__TASK OBJECTIVE__
The answer must consist solely of the lines from the one containing "green brick G8" through the last line of the records, set down exactly and without any pictures.

☆ ☆ ☆ ☆ ☆ ☆ ☆

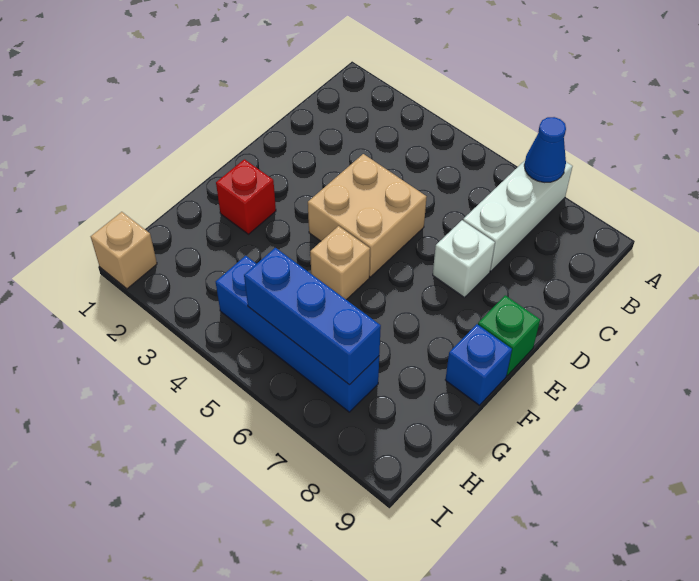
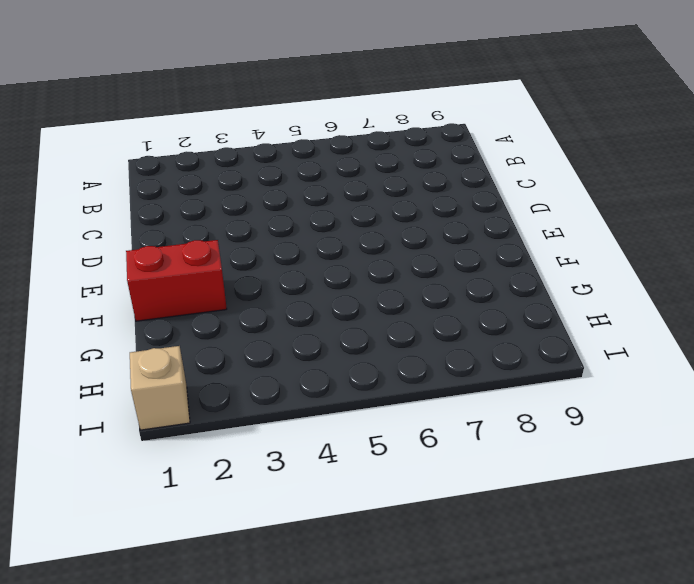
red brick F1:F2 level 1 -> red brick F2 level 1
none -> white brick A7:C7 level 1
none -> tan brick D4:E5 level 1

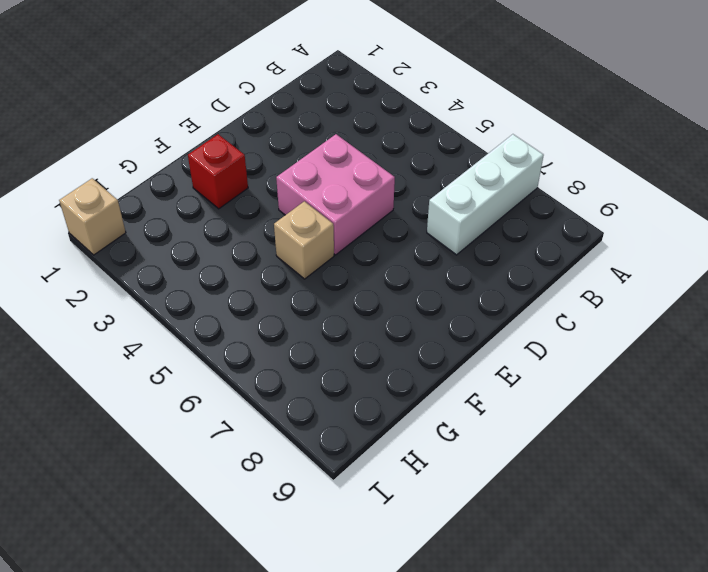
pink brick D4:E5 level 1 -> tan brick D4:E5 level 1
none -> white brick D7 level 1
none -> green brick E9 level 1

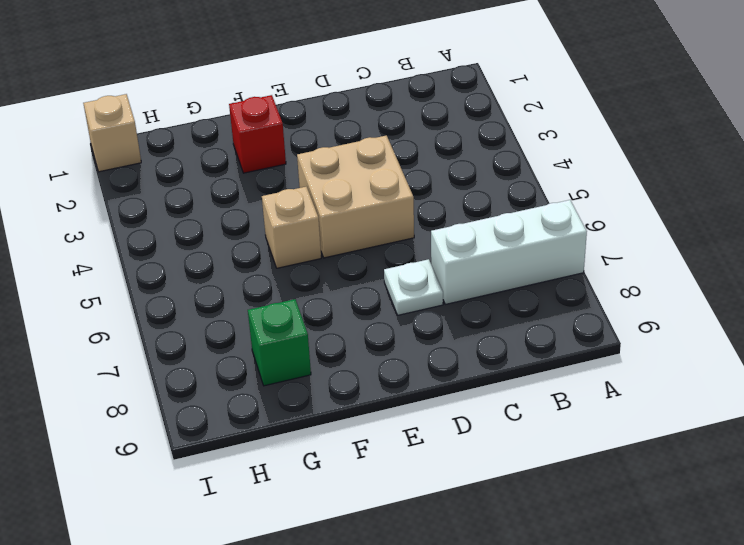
white plate D7 level 1 -> white brick D7 level 1
green brick G8 level 1 -> green brick E9 level 1
none -> blue brick F9 level 1
none -> blue brick H4:H7 level 1

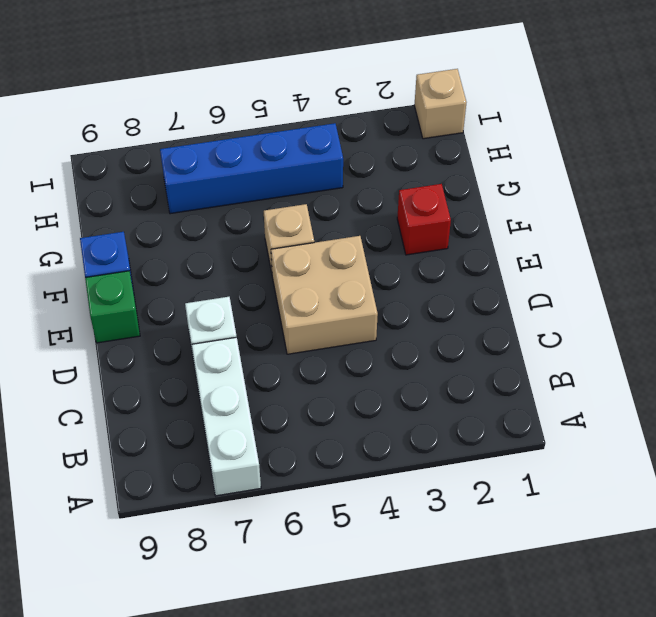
none -> blue cone A7 level 2
none -> blue brick H5:H7 level 2

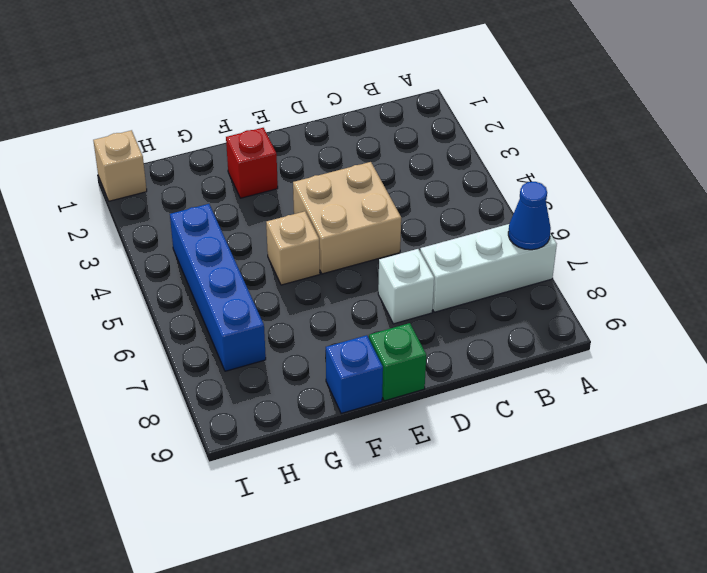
none -> blue brick H5:H7 level 2

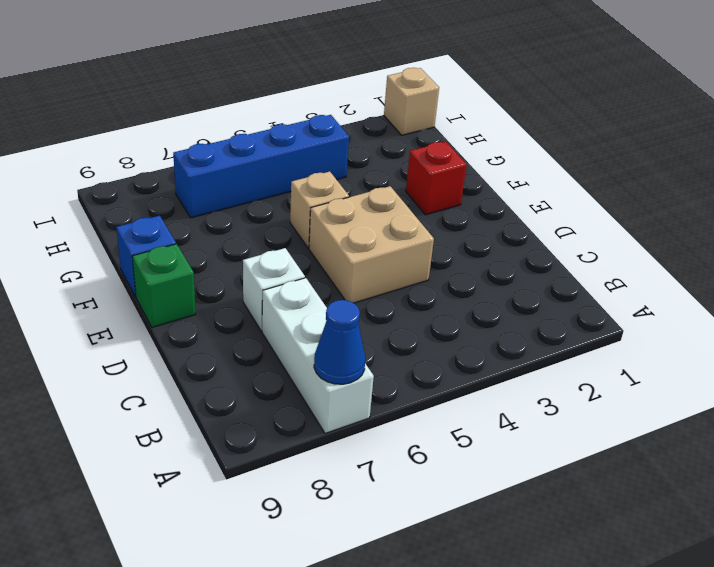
none -> blue brick H5:H7 level 2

☆ ☆ ☆ ☆ ☆ ☆ ☆

__TASK RESPONSE__
green brick G8 level 1 -> green brick E9 level 1
none -> blue brick F9 level 1
none -> blue brick H4:H7 level 1

none -> blue cone A7 level 2
none -> blue brick H5:H7 level 2

none -> blue brick H5:H7 level 2

none -> blue brick H5:H7 level 2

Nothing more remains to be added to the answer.